[start SUPPLIED RECORDS]

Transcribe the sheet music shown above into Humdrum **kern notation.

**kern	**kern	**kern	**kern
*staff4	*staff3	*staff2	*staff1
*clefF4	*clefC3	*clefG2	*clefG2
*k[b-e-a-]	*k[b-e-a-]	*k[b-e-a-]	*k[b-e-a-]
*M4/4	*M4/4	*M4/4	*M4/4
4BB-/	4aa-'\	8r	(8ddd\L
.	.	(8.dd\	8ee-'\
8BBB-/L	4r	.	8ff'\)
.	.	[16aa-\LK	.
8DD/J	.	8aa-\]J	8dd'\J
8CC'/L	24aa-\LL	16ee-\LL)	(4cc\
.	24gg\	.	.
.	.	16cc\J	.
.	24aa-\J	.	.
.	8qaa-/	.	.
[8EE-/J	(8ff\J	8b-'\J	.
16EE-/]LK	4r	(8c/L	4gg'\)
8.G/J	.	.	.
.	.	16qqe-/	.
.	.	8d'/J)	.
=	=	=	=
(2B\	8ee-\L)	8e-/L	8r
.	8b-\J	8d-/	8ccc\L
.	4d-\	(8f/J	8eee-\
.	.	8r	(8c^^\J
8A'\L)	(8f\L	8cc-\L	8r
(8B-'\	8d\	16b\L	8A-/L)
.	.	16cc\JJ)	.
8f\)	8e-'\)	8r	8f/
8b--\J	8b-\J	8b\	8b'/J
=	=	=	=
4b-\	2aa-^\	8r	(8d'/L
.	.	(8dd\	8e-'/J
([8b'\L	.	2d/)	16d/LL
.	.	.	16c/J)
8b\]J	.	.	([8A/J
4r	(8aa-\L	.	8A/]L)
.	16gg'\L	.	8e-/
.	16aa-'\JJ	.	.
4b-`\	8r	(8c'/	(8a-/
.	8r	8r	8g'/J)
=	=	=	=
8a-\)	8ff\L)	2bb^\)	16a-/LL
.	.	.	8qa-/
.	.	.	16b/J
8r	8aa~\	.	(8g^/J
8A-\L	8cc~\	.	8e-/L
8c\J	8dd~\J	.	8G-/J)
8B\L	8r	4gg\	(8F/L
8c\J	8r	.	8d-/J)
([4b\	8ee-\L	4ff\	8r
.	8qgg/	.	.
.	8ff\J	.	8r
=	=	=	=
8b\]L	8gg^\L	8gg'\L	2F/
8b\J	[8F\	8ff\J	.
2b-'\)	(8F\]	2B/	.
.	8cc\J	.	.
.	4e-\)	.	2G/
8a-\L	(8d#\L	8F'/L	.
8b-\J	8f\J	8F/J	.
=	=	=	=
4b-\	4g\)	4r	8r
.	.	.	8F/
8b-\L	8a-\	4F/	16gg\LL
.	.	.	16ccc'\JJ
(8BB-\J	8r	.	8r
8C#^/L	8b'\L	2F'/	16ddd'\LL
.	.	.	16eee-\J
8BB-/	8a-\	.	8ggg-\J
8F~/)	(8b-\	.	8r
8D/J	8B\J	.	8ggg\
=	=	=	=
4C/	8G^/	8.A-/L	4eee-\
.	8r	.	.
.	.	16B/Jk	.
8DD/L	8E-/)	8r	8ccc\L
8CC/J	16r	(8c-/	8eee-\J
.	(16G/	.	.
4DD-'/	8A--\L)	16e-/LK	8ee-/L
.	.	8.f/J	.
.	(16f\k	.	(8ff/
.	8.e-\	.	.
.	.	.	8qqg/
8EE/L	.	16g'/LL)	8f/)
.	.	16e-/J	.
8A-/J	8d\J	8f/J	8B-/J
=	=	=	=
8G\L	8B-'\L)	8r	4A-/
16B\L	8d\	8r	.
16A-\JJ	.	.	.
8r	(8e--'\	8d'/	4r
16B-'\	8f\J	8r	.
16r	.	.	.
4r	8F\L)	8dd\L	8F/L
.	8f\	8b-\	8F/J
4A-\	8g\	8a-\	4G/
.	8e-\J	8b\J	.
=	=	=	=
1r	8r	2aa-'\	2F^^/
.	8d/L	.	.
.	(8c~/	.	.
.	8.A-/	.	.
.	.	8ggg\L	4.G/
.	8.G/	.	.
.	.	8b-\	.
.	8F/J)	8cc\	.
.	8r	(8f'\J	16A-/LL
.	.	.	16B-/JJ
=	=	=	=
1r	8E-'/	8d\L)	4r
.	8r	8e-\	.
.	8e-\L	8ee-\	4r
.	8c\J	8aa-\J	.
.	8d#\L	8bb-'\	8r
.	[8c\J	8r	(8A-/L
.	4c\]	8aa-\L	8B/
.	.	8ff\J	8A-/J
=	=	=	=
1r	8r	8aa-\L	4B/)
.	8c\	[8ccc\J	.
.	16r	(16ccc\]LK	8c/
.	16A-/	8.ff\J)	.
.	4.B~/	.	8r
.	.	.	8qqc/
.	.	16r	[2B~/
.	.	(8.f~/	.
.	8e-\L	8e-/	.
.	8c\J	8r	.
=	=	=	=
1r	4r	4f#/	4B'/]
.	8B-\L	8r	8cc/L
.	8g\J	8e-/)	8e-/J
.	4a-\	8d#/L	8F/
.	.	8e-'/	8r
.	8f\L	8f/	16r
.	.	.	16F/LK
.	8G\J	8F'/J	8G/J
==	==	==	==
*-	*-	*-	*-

[end SUPPLIED RECORDS]

-- OBJECTIVE --
Show every line of the records above that contains the string "kern", treating uppercase and lowercase letters as distinct.

-- TASK RESPONSE --
Transcribe the sheet music shown above into Humdrum **kern notation.
**kern	**kern	**kern	**kern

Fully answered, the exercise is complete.